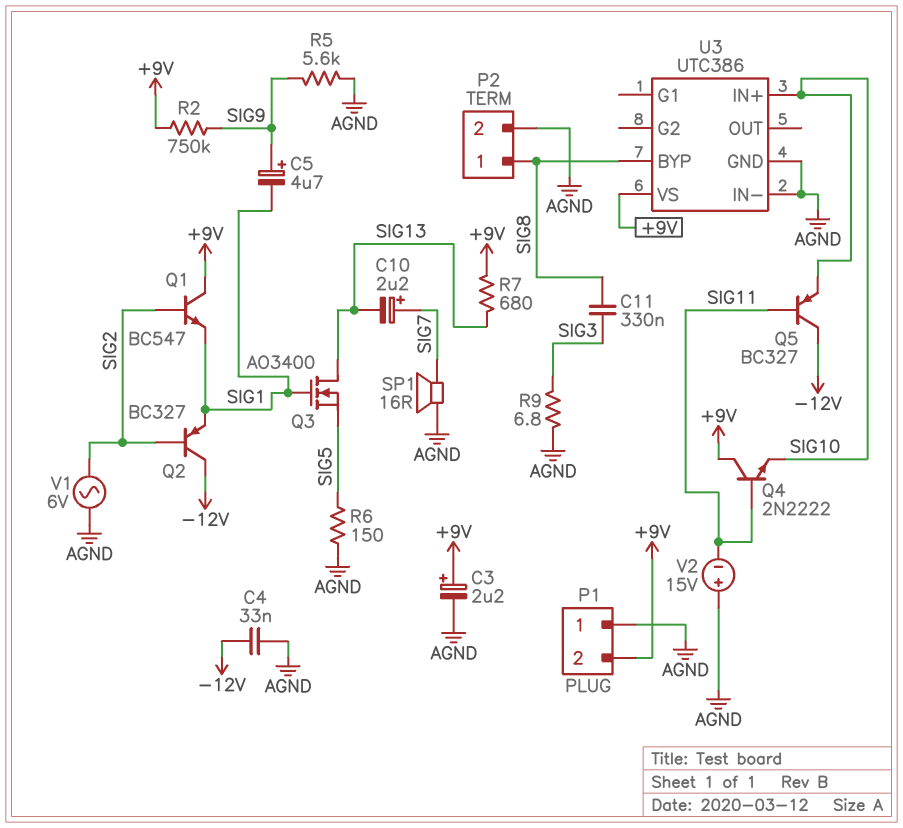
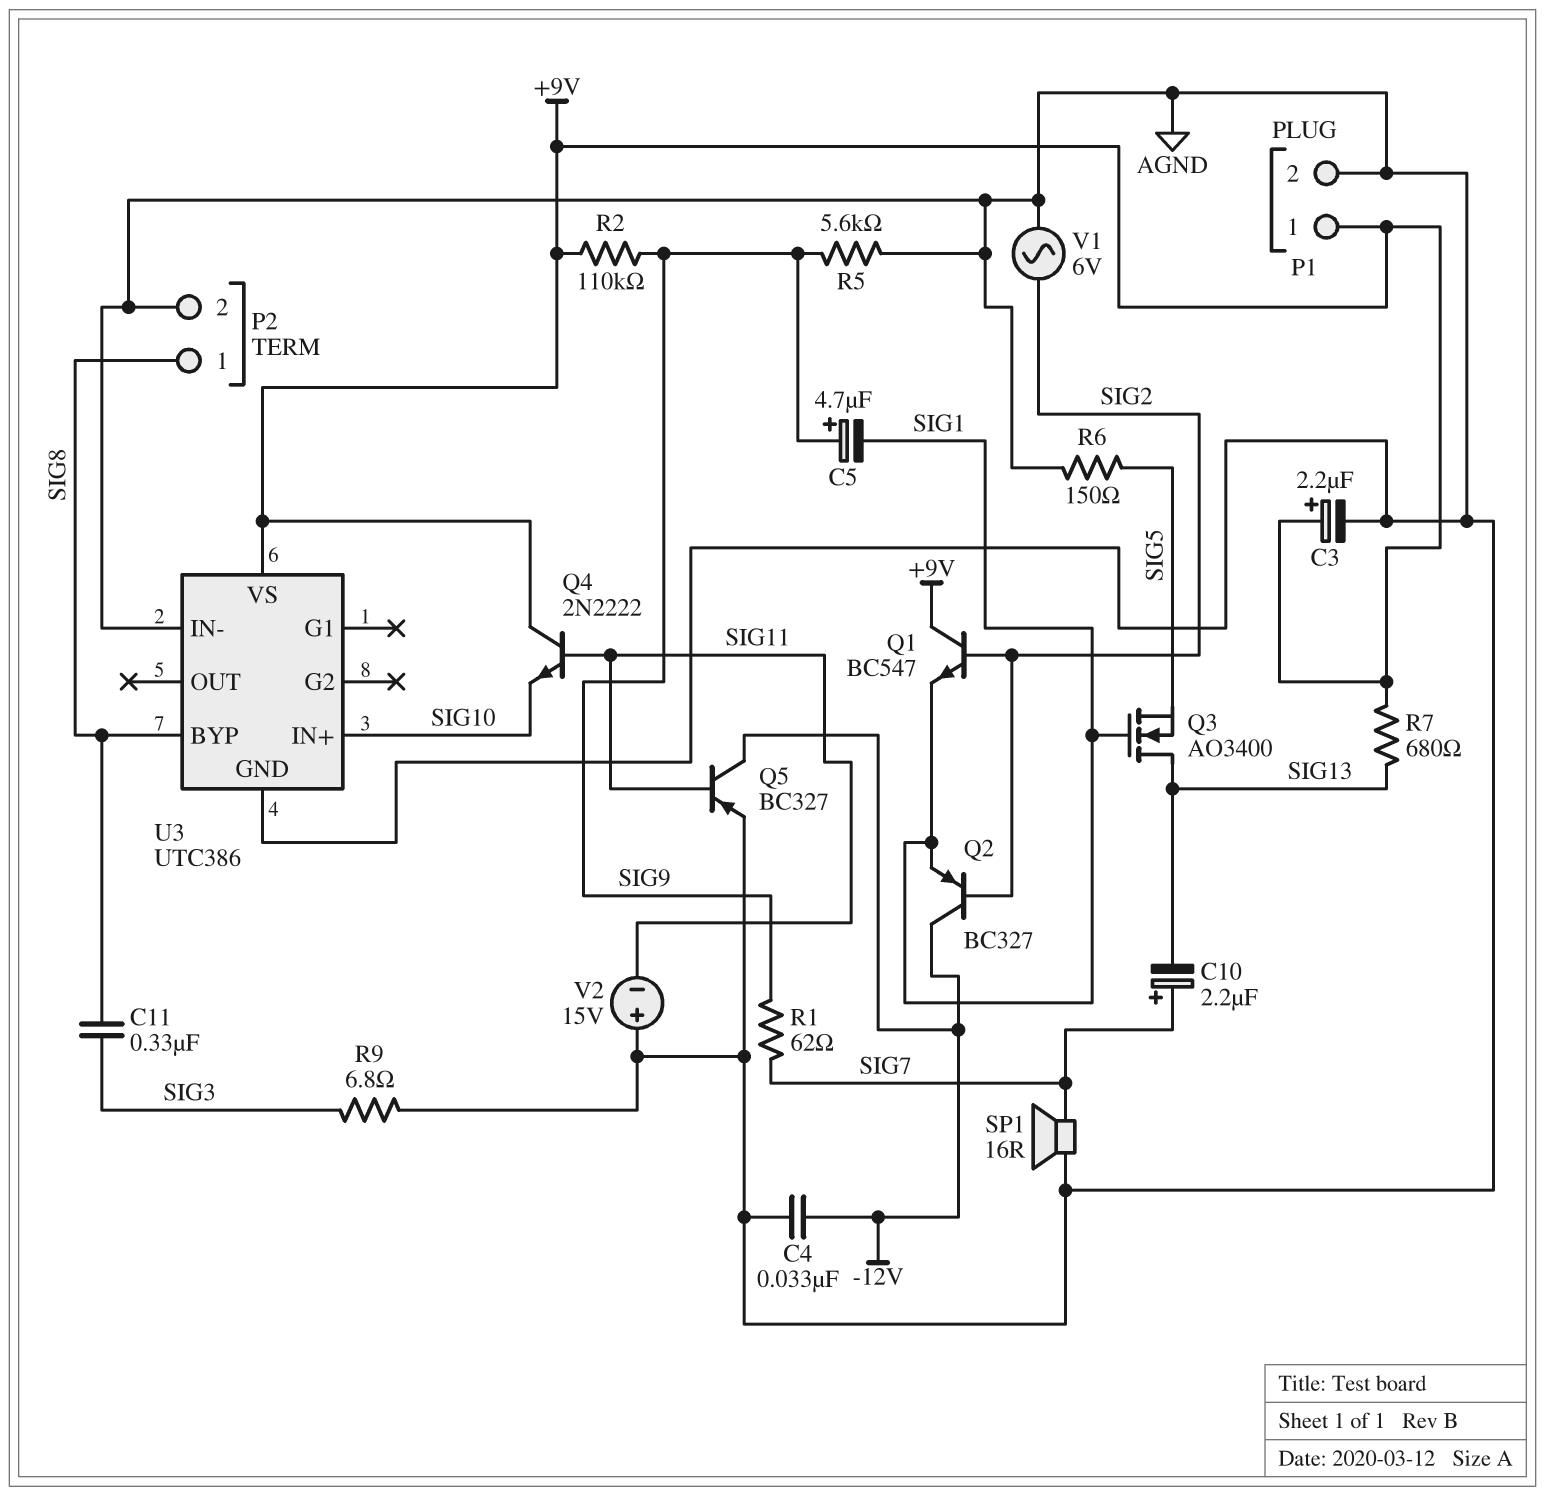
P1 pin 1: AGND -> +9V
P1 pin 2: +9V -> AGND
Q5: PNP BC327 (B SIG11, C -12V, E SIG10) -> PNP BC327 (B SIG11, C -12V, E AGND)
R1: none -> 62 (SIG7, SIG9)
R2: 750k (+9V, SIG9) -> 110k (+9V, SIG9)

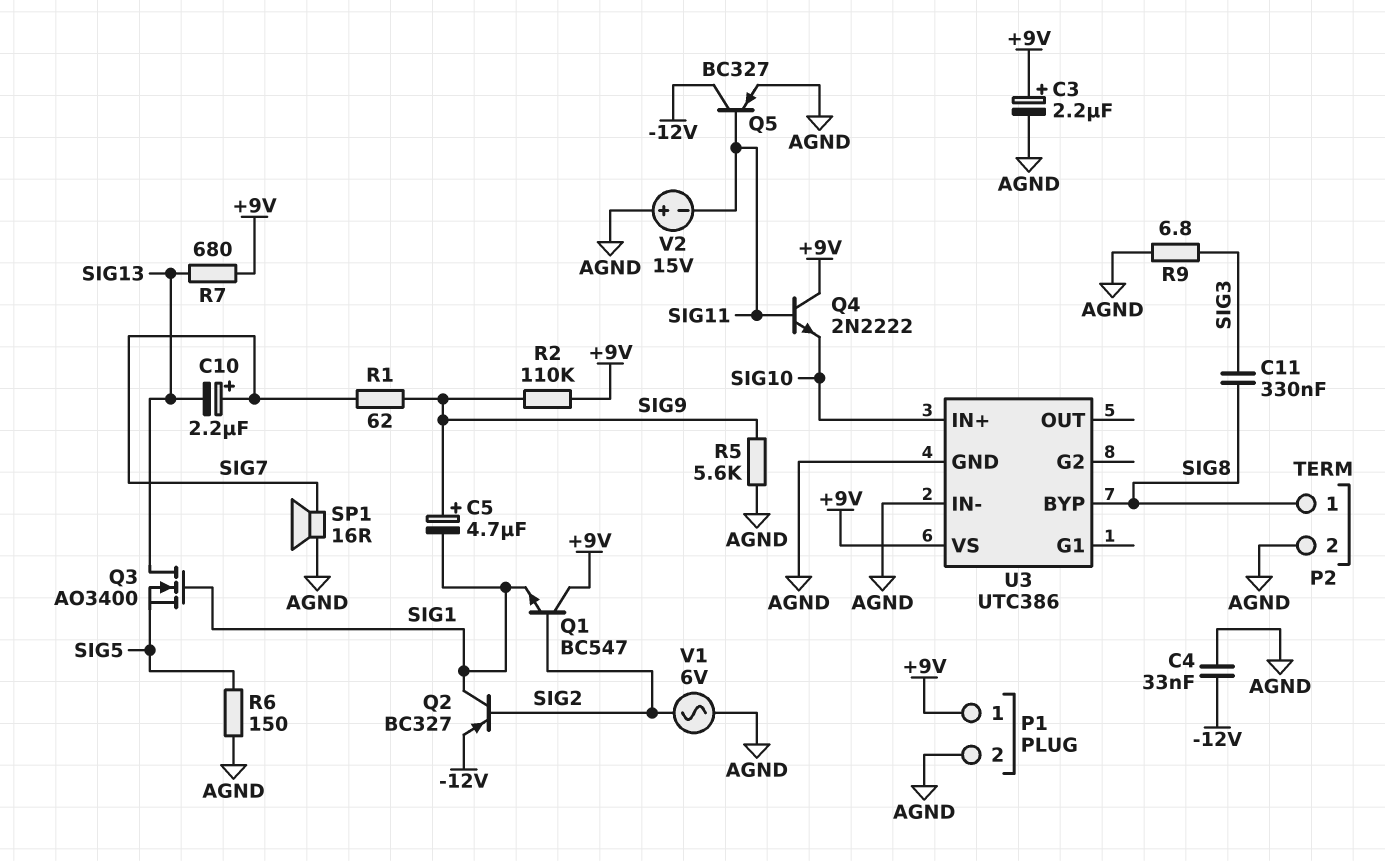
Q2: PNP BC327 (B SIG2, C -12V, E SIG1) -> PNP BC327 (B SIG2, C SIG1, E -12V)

TASK DETAILS: In your copy, omit the pictures and restate every line of the data word for word.

WRITTEN RESPONSE:
P1 pin 1: AGND -> +9V
P1 pin 2: +9V -> AGND
Q5: PNP BC327 (B SIG11, C -12V, E SIG10) -> PNP BC327 (B SIG11, C -12V, E AGND)
R1: none -> 62 (SIG7, SIG9)
R2: 750k (+9V, SIG9) -> 110k (+9V, SIG9)

Q2: PNP BC327 (B SIG2, C -12V, E SIG1) -> PNP BC327 (B SIG2, C SIG1, E -12V)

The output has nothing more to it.